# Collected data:
** START **
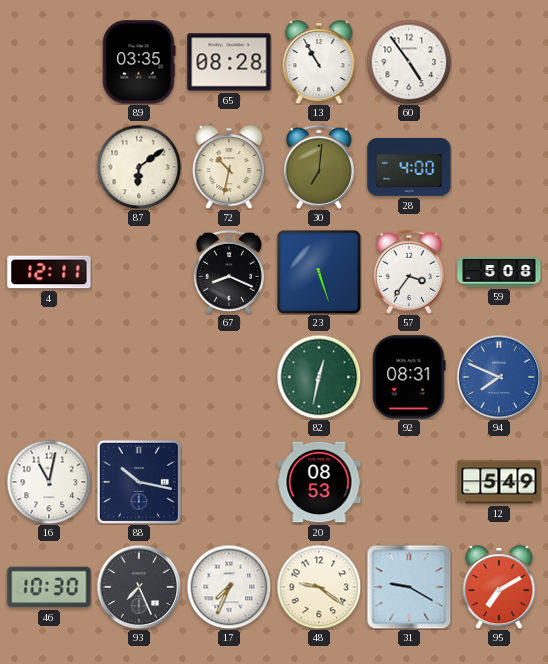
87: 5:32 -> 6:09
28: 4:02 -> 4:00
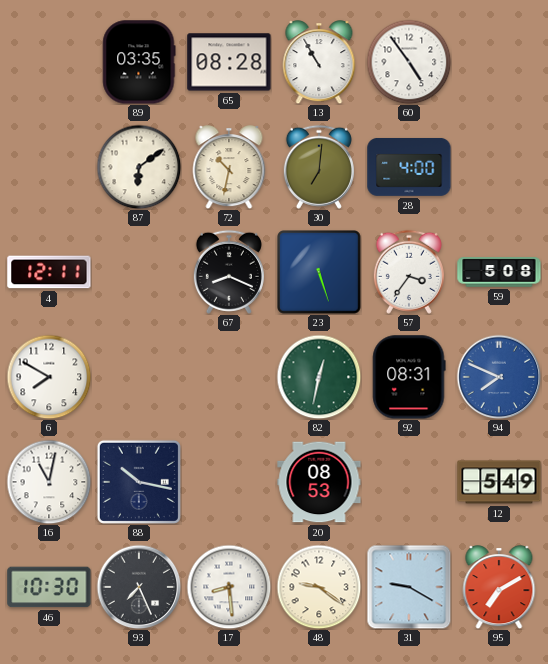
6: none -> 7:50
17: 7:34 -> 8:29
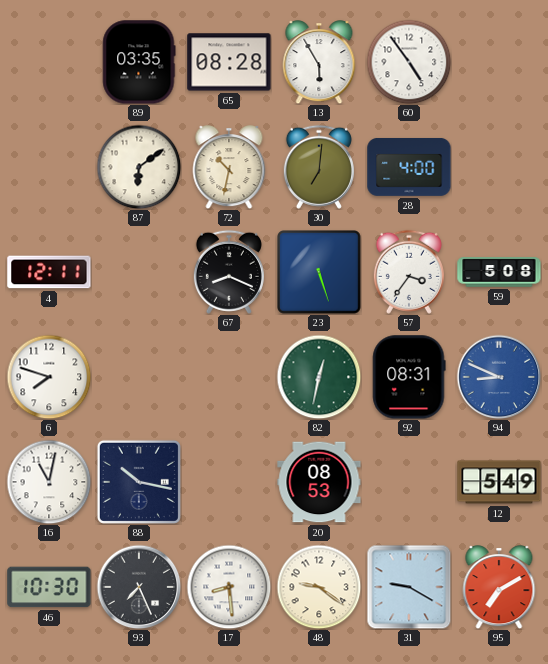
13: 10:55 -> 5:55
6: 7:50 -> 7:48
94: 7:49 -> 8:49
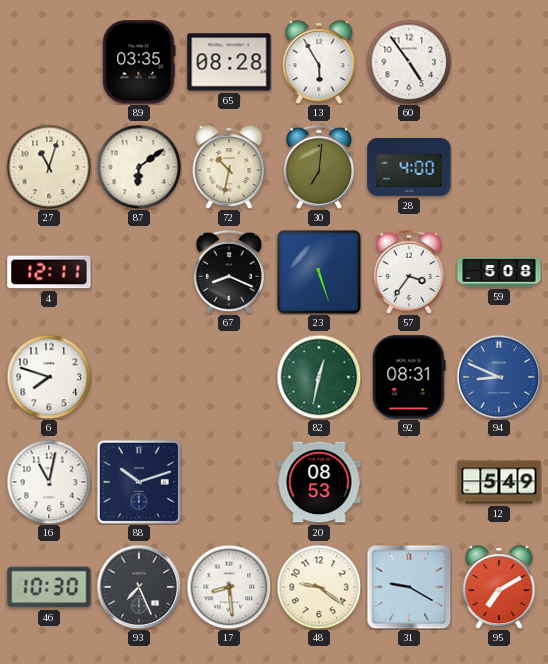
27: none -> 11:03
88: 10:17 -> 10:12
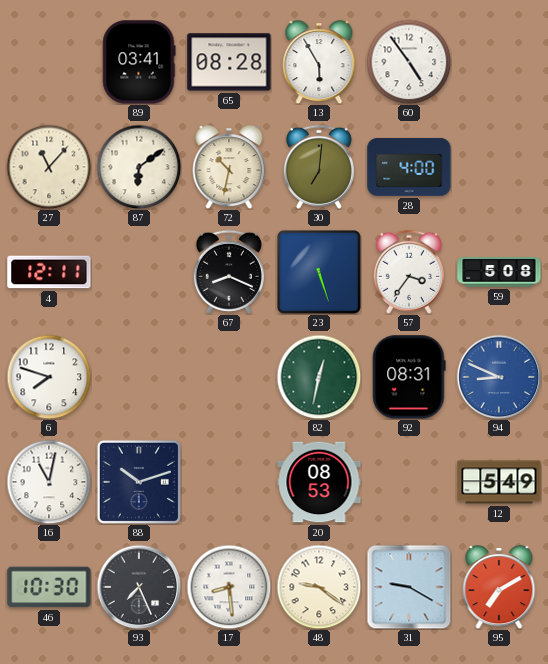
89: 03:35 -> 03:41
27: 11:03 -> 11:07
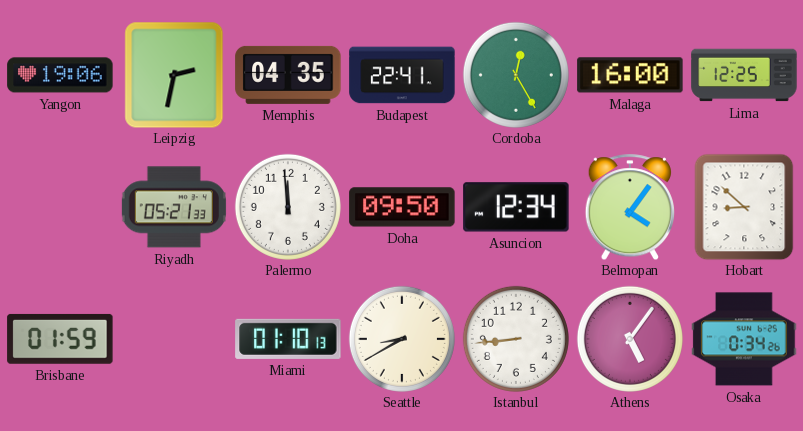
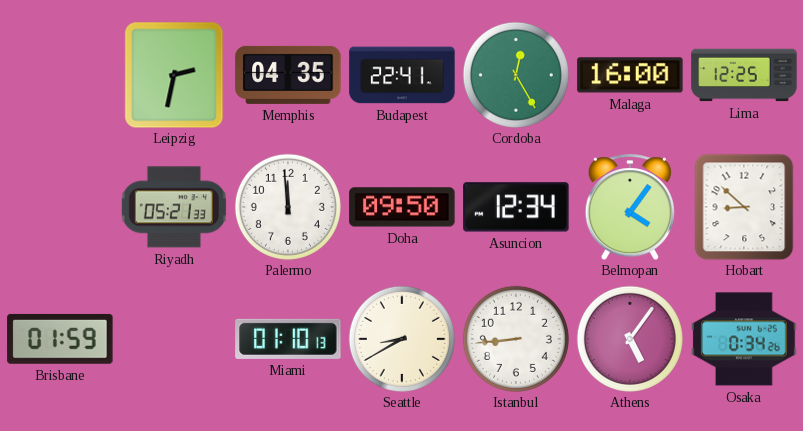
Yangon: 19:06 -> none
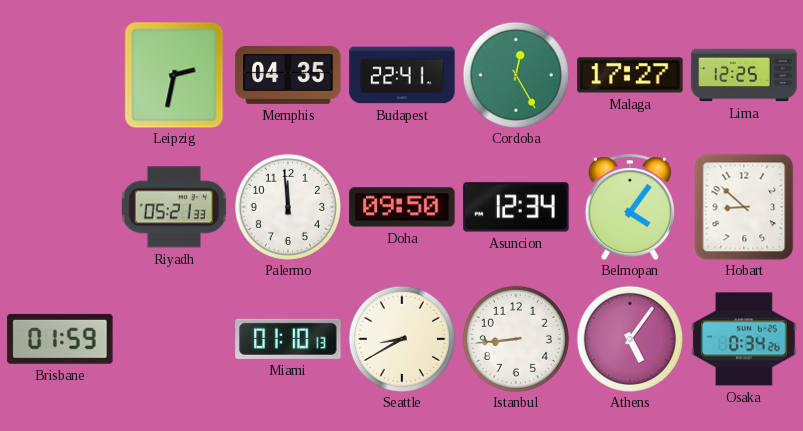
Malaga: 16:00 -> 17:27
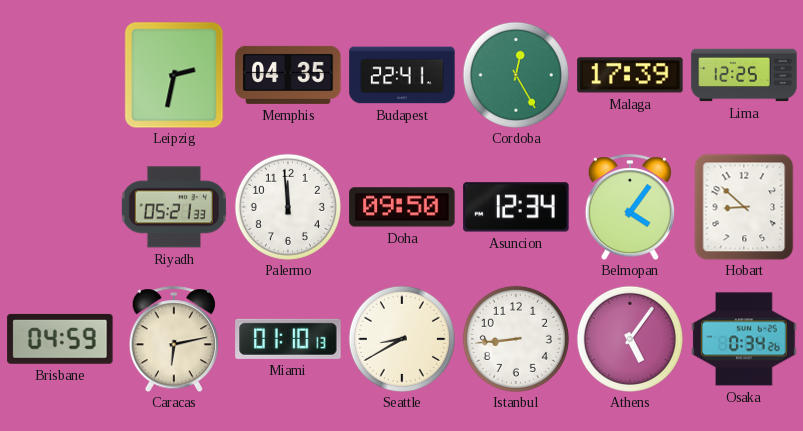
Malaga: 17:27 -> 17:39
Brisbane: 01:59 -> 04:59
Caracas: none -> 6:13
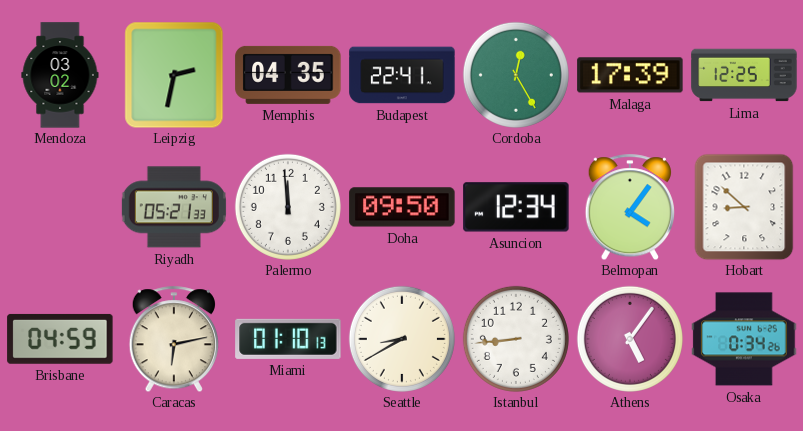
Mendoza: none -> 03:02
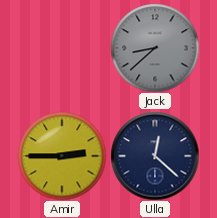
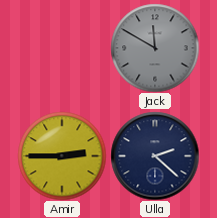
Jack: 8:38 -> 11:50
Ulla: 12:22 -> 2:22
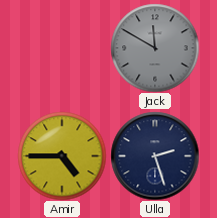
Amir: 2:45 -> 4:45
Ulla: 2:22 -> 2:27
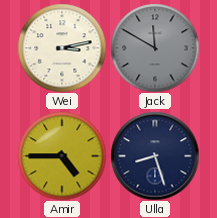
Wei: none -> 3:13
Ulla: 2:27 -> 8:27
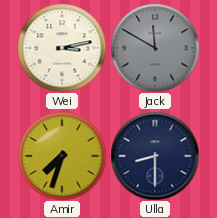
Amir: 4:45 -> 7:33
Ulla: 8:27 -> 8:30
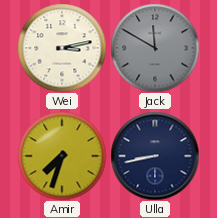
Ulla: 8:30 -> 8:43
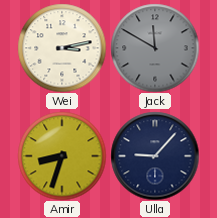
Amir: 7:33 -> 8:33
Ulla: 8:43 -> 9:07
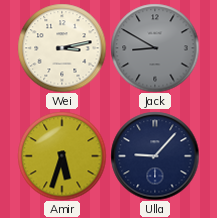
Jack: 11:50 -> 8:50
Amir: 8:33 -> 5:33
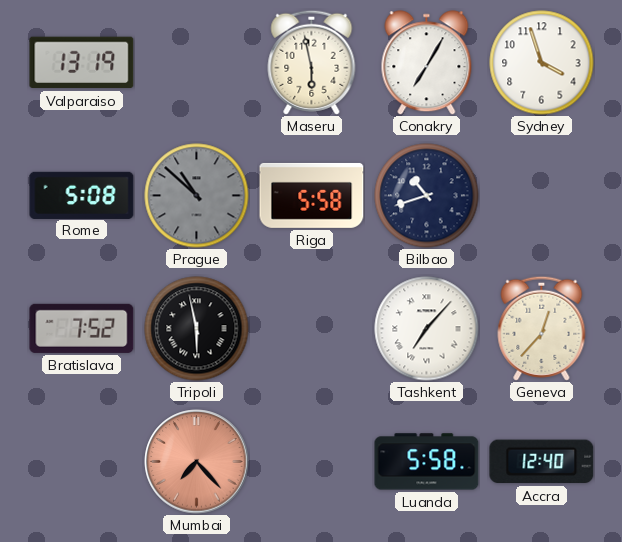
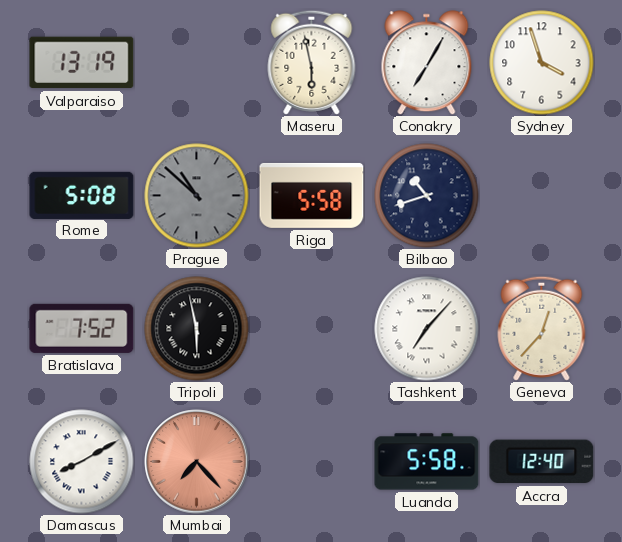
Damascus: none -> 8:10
** END **
# Given instruction:
Locate each of the lines above that contains the string "Ulla", and copy every such line.

# The result:
Ulla: 12:22 -> 2:22
Ulla: 2:22 -> 2:27
Ulla: 2:27 -> 8:27
Ulla: 8:27 -> 8:30
Ulla: 8:30 -> 8:43
Ulla: 8:43 -> 9:07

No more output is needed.